**WORK ITEM:** The response must consist of the lines below from the one with "red brick A3:B3" through the one with "red brick F4 level", exactly as they appear and with both ends kept.

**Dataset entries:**
╭──
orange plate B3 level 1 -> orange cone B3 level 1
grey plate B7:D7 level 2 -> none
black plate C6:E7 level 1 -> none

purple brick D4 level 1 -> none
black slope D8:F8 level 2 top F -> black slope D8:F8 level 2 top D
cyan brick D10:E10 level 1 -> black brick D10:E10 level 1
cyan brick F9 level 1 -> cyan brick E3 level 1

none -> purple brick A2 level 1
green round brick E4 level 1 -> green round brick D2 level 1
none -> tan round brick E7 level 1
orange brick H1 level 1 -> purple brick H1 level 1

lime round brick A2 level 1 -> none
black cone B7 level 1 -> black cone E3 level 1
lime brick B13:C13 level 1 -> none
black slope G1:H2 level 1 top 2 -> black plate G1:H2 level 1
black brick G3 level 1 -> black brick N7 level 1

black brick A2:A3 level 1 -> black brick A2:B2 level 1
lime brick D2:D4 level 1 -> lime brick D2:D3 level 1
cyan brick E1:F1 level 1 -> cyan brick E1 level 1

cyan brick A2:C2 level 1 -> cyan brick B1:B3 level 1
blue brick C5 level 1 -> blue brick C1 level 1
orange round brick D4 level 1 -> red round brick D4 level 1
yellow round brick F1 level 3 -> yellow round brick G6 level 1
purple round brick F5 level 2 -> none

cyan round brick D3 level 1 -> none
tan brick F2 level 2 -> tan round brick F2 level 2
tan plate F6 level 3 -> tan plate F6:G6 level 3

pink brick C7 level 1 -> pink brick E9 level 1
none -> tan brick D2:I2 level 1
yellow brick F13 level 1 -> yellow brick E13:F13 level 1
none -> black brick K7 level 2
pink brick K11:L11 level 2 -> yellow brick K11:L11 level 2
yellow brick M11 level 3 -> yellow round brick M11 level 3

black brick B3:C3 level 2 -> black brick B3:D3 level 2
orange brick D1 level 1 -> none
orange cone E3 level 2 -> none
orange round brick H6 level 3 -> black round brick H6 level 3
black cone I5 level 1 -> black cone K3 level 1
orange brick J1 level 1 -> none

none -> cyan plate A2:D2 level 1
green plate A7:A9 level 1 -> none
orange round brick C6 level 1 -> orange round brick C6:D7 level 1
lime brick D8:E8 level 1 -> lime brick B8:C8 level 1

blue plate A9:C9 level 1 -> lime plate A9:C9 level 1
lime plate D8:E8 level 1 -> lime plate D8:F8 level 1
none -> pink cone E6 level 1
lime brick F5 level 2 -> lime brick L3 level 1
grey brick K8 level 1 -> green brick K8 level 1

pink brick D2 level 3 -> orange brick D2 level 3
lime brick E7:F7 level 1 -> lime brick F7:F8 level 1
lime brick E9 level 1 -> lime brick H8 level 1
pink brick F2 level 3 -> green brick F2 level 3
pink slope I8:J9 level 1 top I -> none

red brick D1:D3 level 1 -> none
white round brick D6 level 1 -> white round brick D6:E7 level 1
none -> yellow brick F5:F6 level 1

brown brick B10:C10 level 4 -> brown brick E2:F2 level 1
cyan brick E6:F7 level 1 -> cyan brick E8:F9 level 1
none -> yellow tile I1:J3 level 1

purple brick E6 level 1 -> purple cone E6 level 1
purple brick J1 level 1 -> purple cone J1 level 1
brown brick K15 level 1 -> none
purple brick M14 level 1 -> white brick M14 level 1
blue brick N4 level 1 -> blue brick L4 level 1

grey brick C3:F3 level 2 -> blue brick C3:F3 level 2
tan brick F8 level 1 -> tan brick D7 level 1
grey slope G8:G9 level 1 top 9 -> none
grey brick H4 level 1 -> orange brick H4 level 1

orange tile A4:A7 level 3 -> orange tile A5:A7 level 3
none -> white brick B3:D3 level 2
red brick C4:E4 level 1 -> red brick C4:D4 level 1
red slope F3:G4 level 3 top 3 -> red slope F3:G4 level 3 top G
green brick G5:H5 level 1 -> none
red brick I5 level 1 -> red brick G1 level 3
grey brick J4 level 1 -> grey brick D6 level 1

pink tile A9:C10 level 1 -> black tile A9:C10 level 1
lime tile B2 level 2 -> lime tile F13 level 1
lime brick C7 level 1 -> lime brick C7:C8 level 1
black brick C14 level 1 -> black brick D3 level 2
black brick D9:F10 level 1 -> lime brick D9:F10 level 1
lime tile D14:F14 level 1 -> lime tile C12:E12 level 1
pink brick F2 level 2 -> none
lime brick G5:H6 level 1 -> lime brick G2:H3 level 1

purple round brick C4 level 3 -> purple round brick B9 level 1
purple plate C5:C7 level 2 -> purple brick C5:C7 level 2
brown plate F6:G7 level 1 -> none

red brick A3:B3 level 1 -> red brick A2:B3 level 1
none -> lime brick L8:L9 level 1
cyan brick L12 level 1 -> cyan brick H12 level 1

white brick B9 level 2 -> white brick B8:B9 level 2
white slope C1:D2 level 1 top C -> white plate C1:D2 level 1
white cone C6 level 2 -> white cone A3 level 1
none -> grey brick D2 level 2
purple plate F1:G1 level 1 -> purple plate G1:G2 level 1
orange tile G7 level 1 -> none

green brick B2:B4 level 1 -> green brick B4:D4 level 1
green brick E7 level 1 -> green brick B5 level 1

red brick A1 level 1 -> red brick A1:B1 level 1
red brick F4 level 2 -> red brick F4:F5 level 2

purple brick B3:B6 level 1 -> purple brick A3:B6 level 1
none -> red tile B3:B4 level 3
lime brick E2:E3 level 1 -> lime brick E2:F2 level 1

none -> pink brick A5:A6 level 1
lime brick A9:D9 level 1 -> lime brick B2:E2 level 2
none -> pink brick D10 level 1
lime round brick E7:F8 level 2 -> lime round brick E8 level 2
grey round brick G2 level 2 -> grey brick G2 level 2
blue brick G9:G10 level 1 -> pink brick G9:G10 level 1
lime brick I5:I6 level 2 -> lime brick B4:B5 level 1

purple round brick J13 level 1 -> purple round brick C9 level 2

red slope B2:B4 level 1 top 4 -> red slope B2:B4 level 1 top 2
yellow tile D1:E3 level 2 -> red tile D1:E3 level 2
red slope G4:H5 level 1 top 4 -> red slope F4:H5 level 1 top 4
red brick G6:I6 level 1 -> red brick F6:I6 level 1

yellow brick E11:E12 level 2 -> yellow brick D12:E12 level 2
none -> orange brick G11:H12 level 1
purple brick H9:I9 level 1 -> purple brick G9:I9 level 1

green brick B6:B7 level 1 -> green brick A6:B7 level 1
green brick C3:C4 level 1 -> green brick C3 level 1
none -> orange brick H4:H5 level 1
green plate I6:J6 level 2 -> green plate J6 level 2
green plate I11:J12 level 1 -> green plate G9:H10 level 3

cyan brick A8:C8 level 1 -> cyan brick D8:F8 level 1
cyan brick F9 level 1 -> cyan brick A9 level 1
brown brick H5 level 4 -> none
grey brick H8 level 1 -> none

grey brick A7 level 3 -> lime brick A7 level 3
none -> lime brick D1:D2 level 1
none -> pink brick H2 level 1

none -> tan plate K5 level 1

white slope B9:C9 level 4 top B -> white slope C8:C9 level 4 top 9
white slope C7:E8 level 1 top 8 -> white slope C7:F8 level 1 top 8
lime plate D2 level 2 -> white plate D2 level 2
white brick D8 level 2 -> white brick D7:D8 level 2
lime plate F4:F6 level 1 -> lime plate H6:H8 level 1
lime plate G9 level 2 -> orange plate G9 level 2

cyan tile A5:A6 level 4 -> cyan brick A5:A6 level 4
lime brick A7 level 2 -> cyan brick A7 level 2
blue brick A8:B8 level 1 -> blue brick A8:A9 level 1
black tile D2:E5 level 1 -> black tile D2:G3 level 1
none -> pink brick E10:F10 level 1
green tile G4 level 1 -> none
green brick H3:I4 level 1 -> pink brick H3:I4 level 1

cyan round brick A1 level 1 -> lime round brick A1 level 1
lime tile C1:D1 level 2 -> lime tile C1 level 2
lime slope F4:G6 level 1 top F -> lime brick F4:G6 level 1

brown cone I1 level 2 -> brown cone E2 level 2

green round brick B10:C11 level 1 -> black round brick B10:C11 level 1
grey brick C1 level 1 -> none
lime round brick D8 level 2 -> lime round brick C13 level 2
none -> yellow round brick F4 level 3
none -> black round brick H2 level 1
╰──
**WRITTEN SOLUTION:**
red brick A3:B3 level 1 -> red brick A2:B3 level 1
none -> lime brick L8:L9 level 1
cyan brick L12 level 1 -> cyan brick H12 level 1

white brick B9 level 2 -> white brick B8:B9 level 2
white slope C1:D2 level 1 top C -> white plate C1:D2 level 1
white cone C6 level 2 -> white cone A3 level 1
none -> grey brick D2 level 2
purple plate F1:G1 level 1 -> purple plate G1:G2 level 1
orange tile G7 level 1 -> none

green brick B2:B4 level 1 -> green brick B4:D4 level 1
green brick E7 level 1 -> green brick B5 level 1

red brick A1 level 1 -> red brick A1:B1 level 1
red brick F4 level 2 -> red brick F4:F5 level 2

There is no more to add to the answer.